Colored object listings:

--- START ---

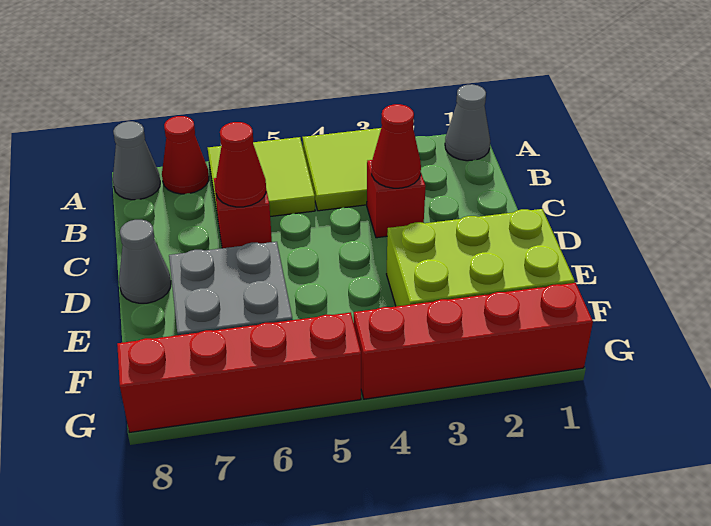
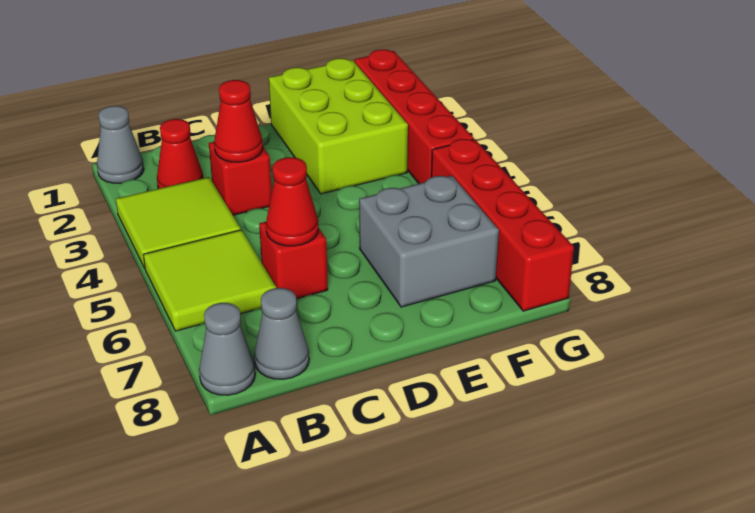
red cone A7 level 1 -> red cone B2 level 1
grey cone D8 level 1 -> grey cone B8 level 1

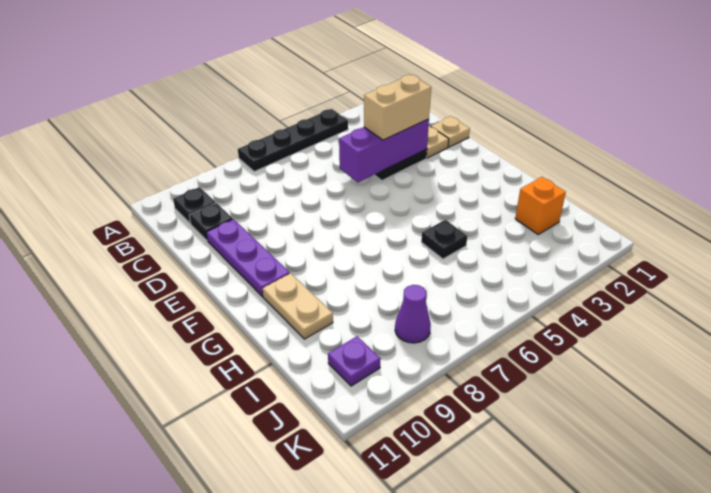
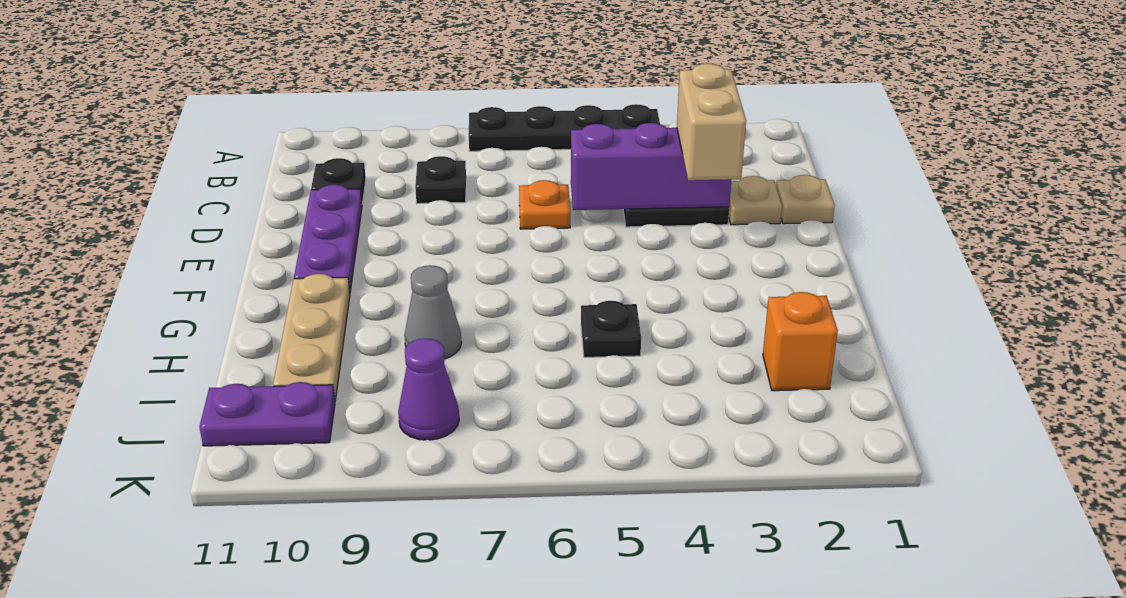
black plate B10 level 1 -> black plate C8 level 1
tan brick D3:D4 level 3 -> tan brick D3:E3 level 3
none -> orange plate D6 level 1
tan plate G10:H10 level 1 -> tan plate G10:I10 level 1
none -> grey cone H8 level 1
purple plate J10 level 1 -> purple plate J10:J11 level 1

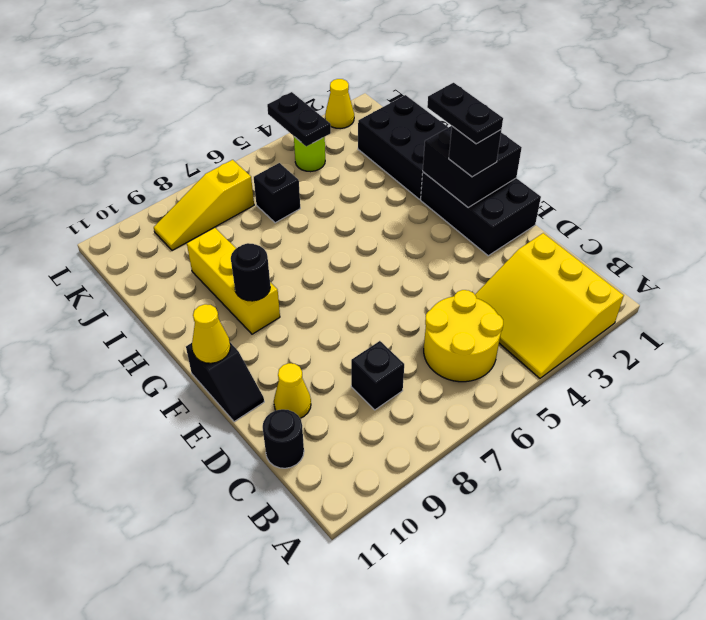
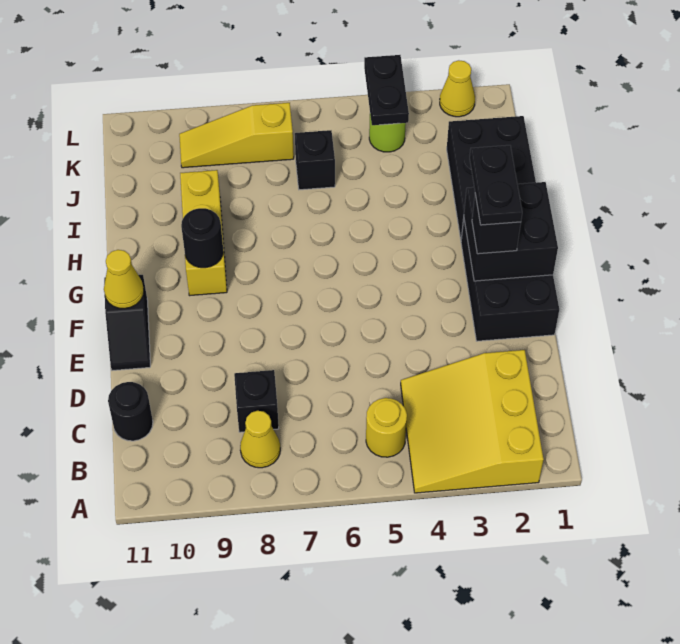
yellow round brick B5:C6 level 1 -> yellow round brick B5 level 1
yellow cone D10 level 1 -> yellow cone B8 level 1

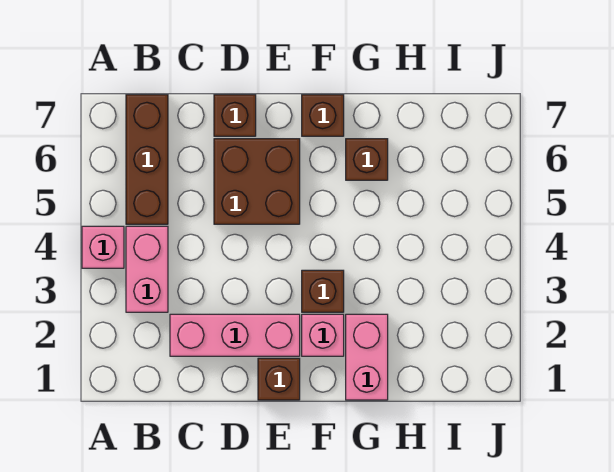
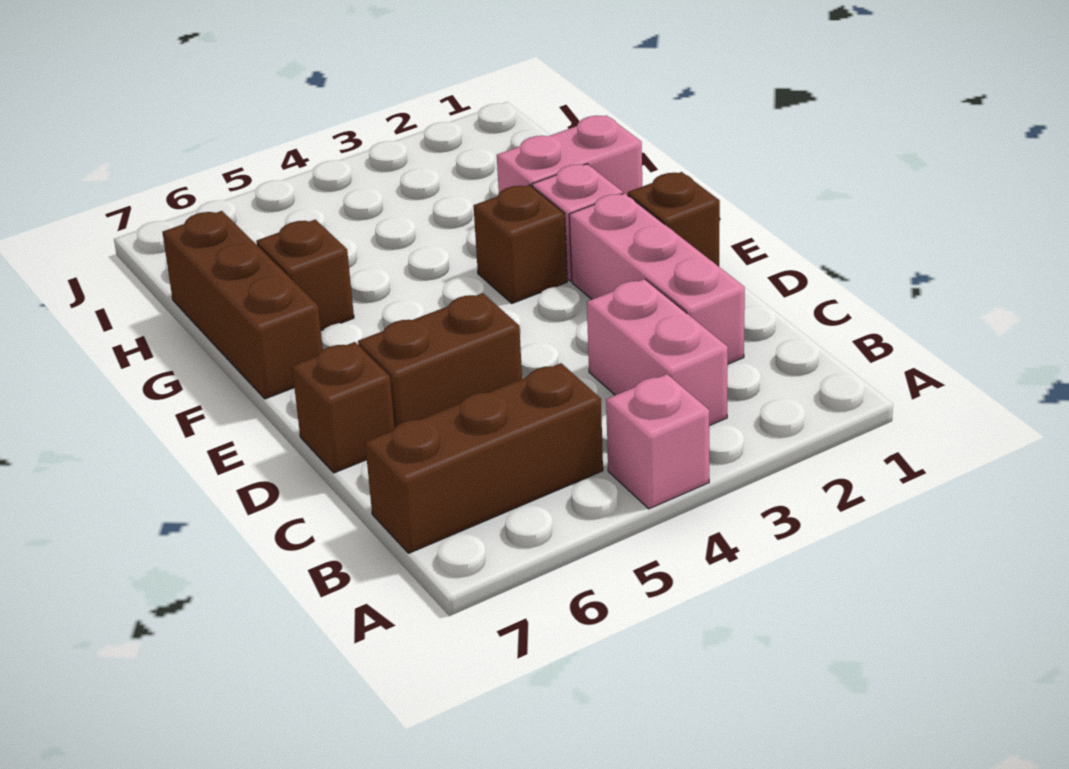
pink brick B3:B4 level 1 -> pink brick B3:C3 level 1
brown brick D5:E6 level 1 -> brown brick D5:D6 level 1
brown brick F7 level 1 -> brown brick F7:H7 level 1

--- END ---

# ACTION ITEM:
All the lines that hold the word "brown" must appear in the answer, copied from the records.

# WRITTEN SOLUTION:
brown brick D5:E6 level 1 -> brown brick D5:D6 level 1
brown brick F7 level 1 -> brown brick F7:H7 level 1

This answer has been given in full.